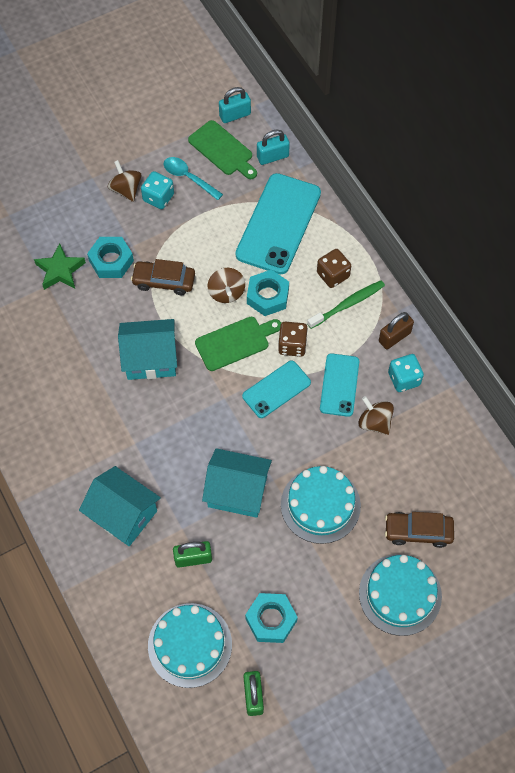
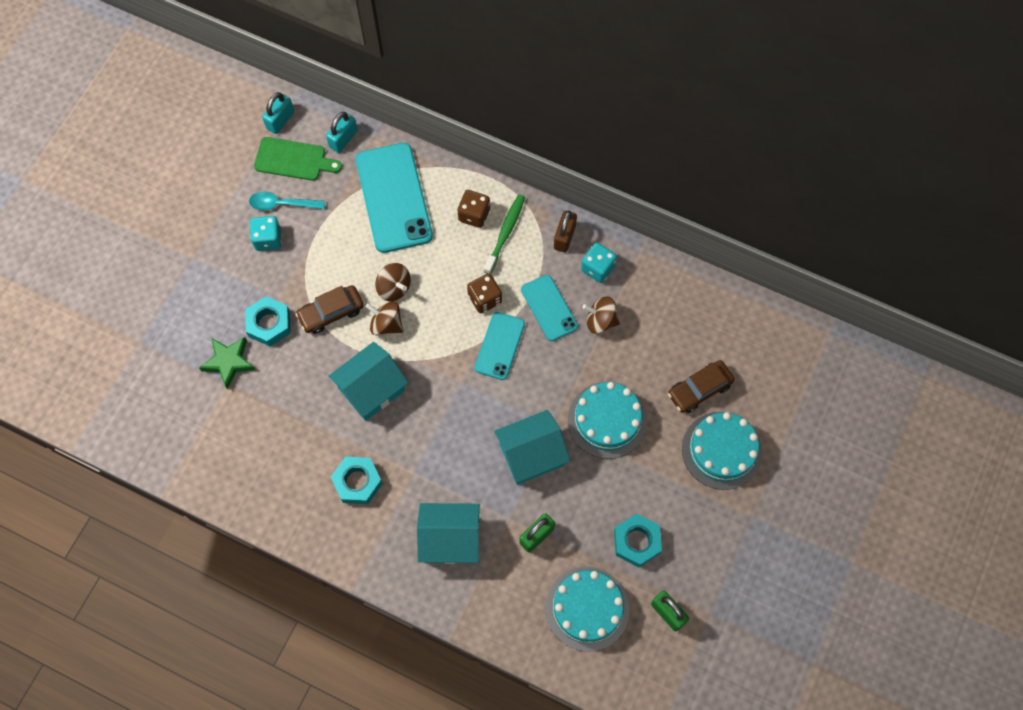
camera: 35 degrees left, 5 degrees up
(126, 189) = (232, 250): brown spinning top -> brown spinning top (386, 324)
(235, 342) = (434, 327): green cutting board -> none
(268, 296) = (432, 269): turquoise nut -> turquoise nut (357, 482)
────────
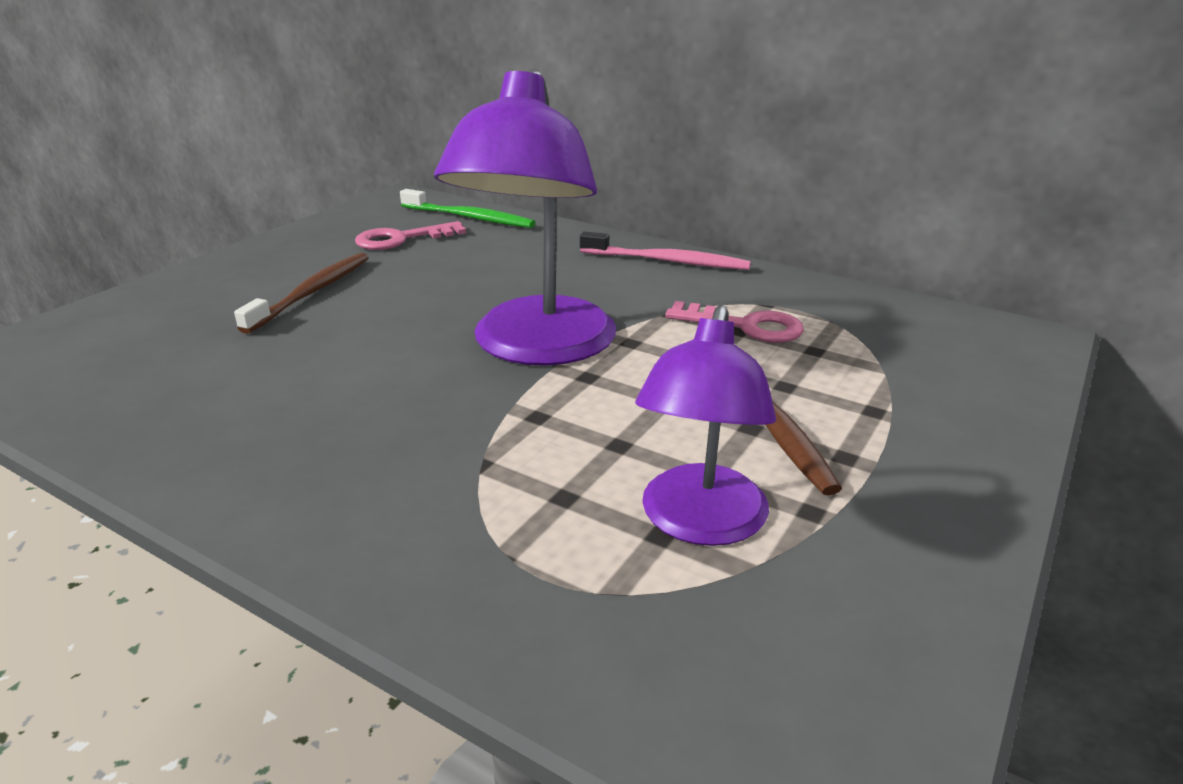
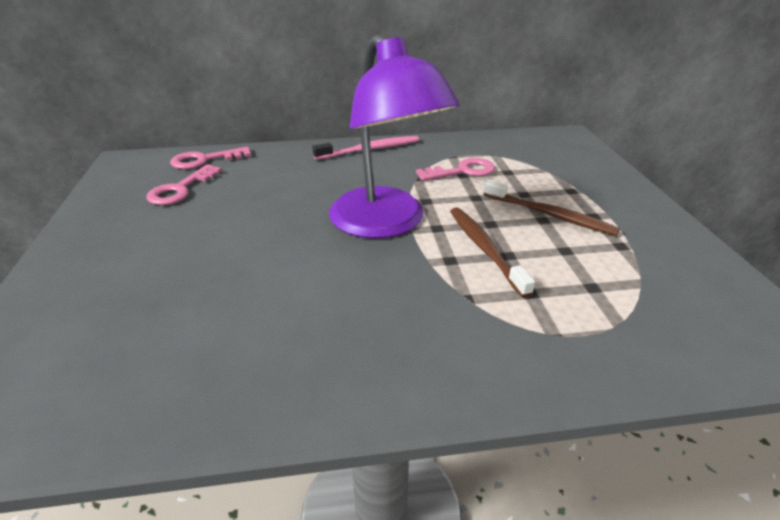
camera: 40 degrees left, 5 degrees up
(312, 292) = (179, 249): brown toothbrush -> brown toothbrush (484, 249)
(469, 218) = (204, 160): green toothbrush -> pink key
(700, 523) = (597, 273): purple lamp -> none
────────
INSTRUCTIONS TO FOLLOW: Find where the line with "(469, 218) = (204, 160): green" sits in the material above, then copy exactly from it through the line with "(700, 523) = (597, 273): purple lamp -> none". Add no other line.

COMPLETED TASK:
(469, 218) = (204, 160): green toothbrush -> pink key
(700, 523) = (597, 273): purple lamp -> none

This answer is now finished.